_Exercise instructions_
No pictures should appear in the copy; otherwise retype the entries exactly.

_Source data_
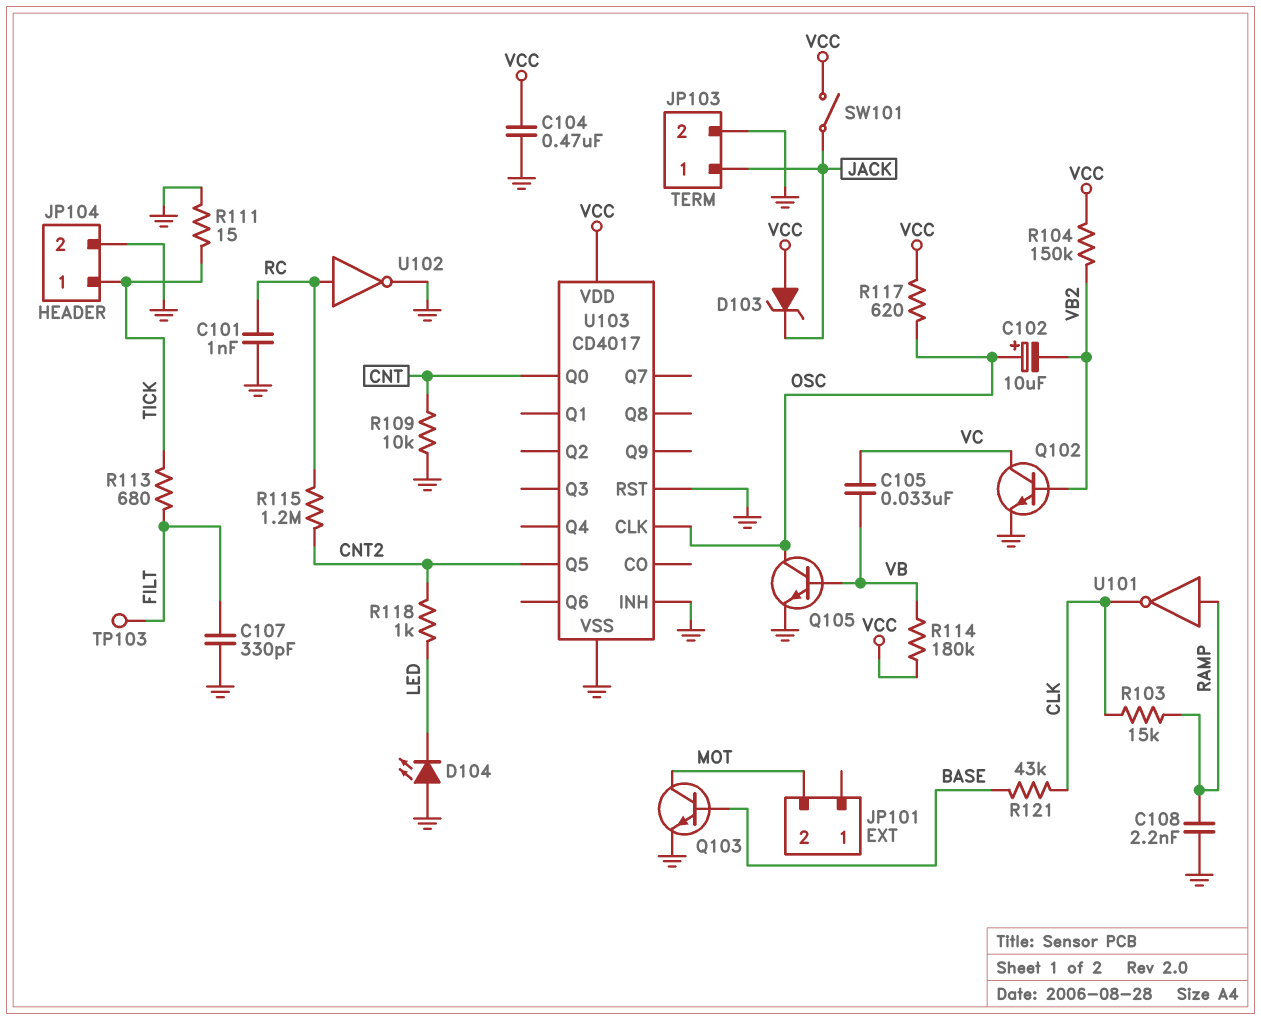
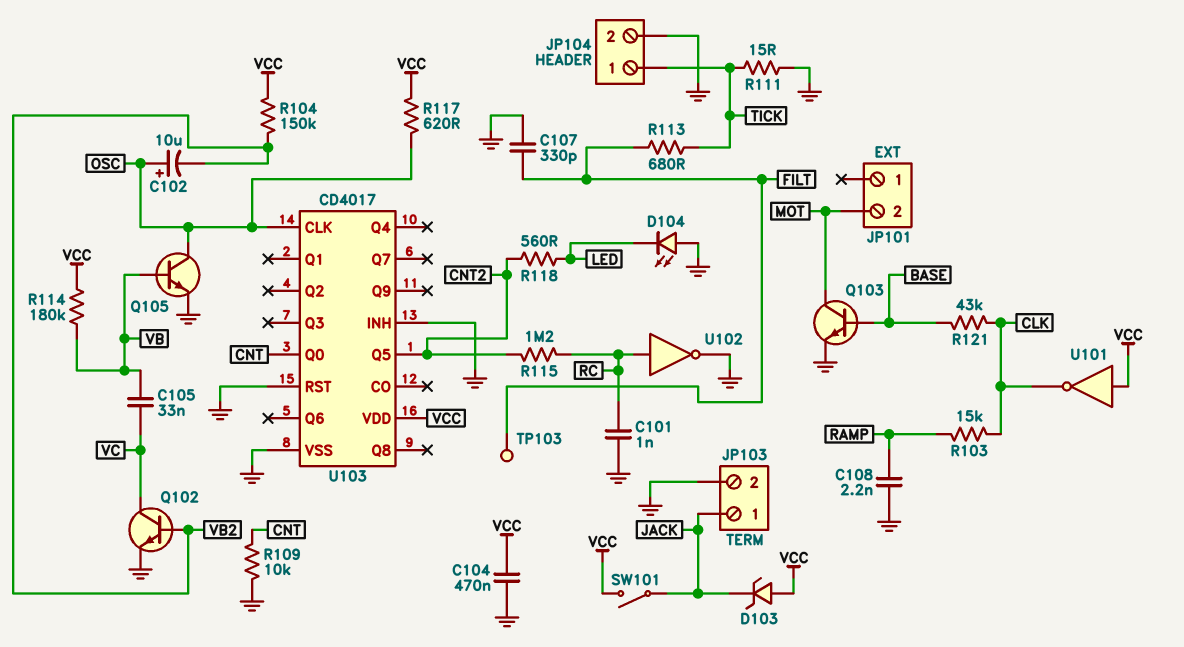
R118: 1k (CNT2, LED) -> 560 (CNT2, LED)
U101: NOT (in RAMP, out CLK) -> NOT (in VCC, out CLK)

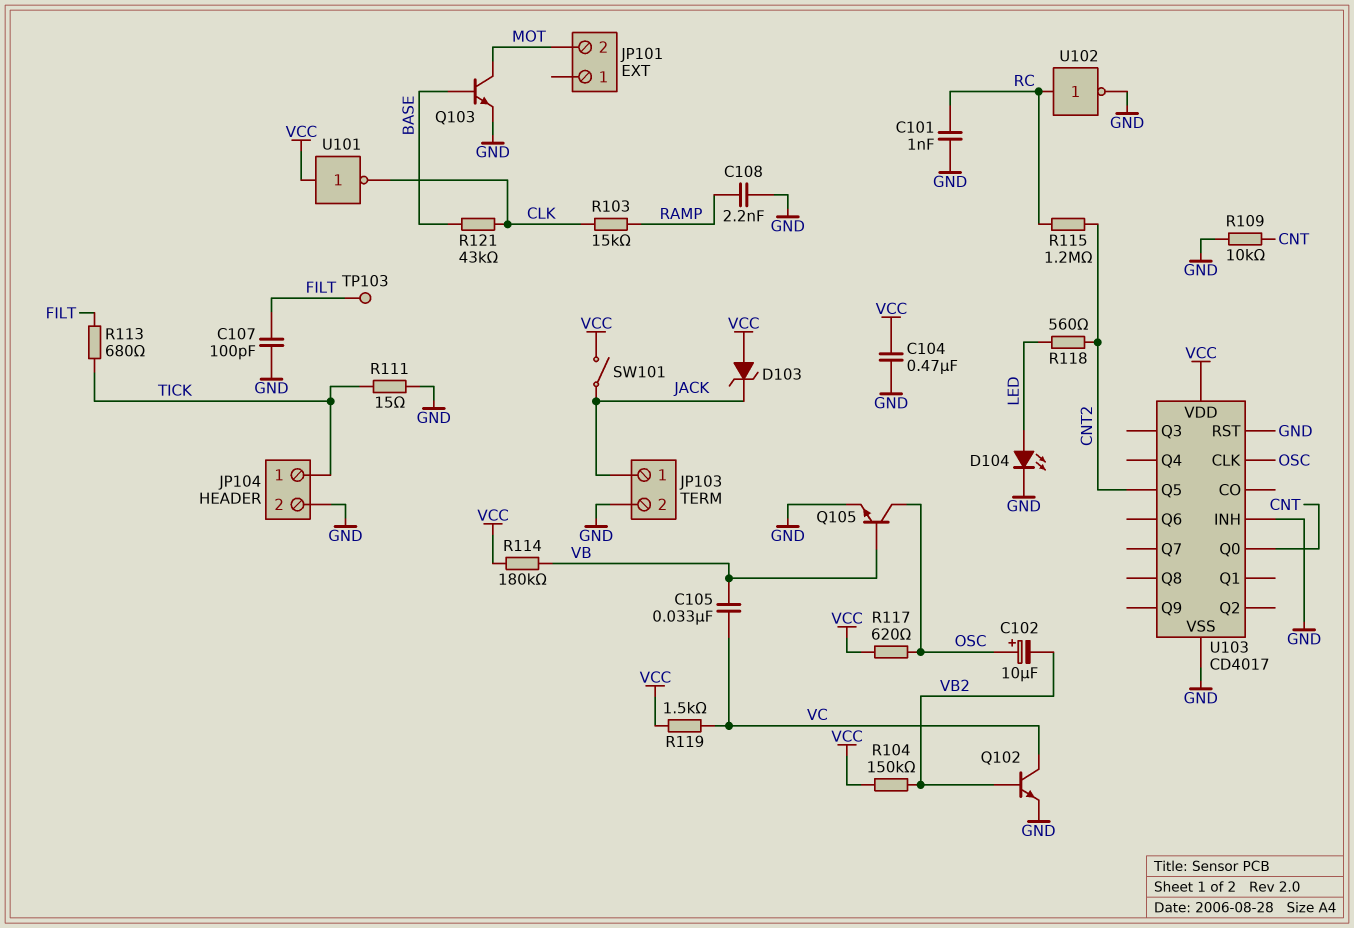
C107: 330pF (FILT, GND) -> 100pF (FILT, GND)
D104: LED (A GND, K LED) -> LED (A LED, K GND)
R119: none -> 1.5k (VC, VCC)

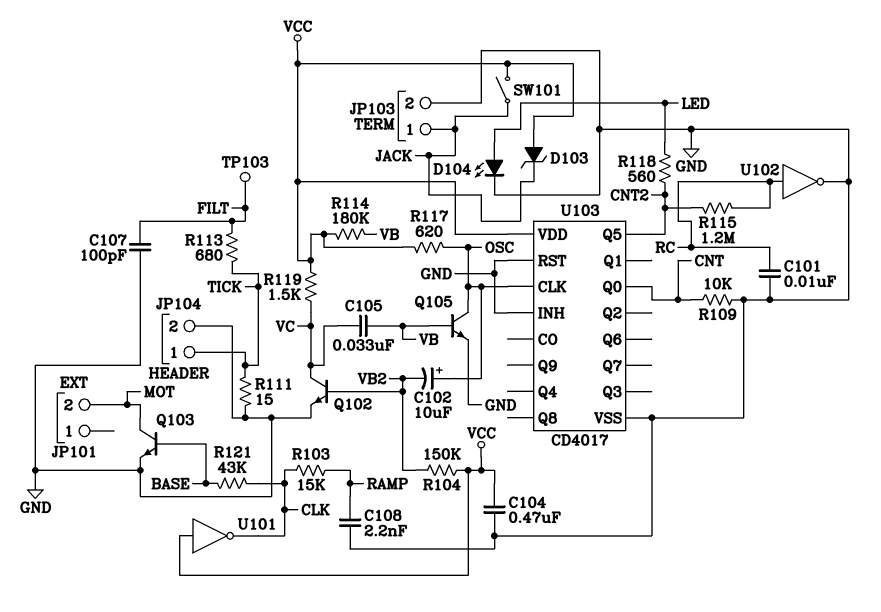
C101: 1nF (GND, RC) -> 10nF (GND, RC)

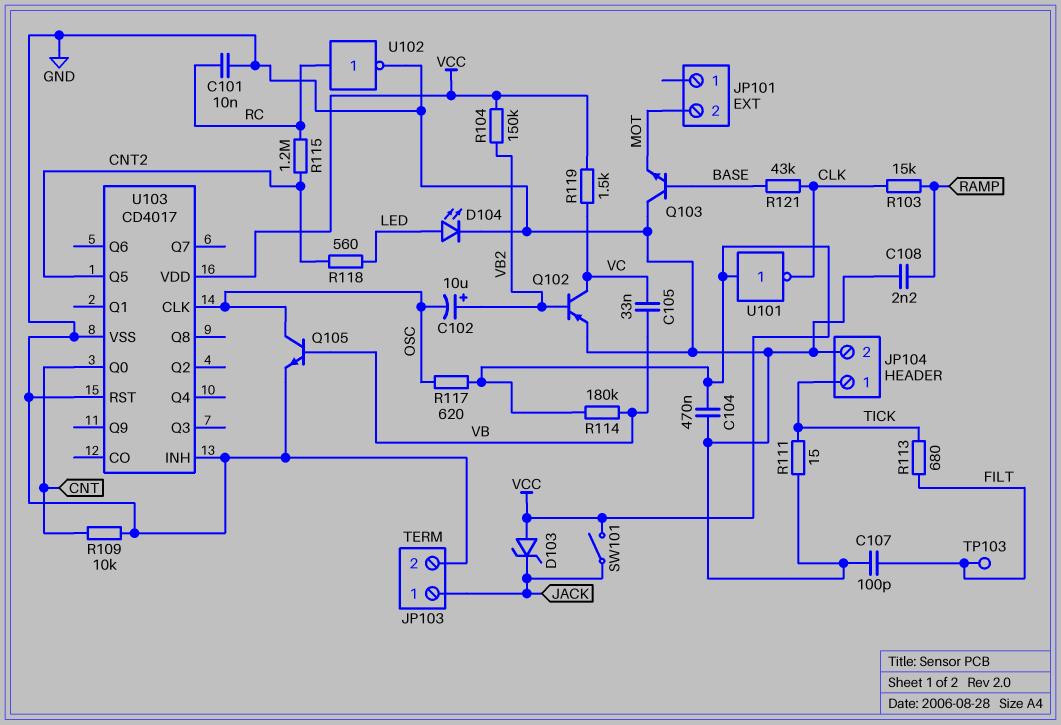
C102: 10uF (plus OSC, minus VB2) -> 10uF (plus VB2, minus OSC)
Q102: NPN (B VB2, C VC, E GND) -> PNP (B VB2, C VC, E GND)
Q103: NPN (B BASE, C MOT, E GND) -> NPN (B BASE, C GND, E MOT)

_Output_
R118: 1k (CNT2, LED) -> 560 (CNT2, LED)
U101: NOT (in RAMP, out CLK) -> NOT (in VCC, out CLK)

C107: 330pF (FILT, GND) -> 100pF (FILT, GND)
D104: LED (A GND, K LED) -> LED (A LED, K GND)
R119: none -> 1.5k (VC, VCC)

C101: 1nF (GND, RC) -> 10nF (GND, RC)

C102: 10uF (plus OSC, minus VB2) -> 10uF (plus VB2, minus OSC)
Q102: NPN (B VB2, C VC, E GND) -> PNP (B VB2, C VC, E GND)
Q103: NPN (B BASE, C MOT, E GND) -> NPN (B BASE, C GND, E MOT)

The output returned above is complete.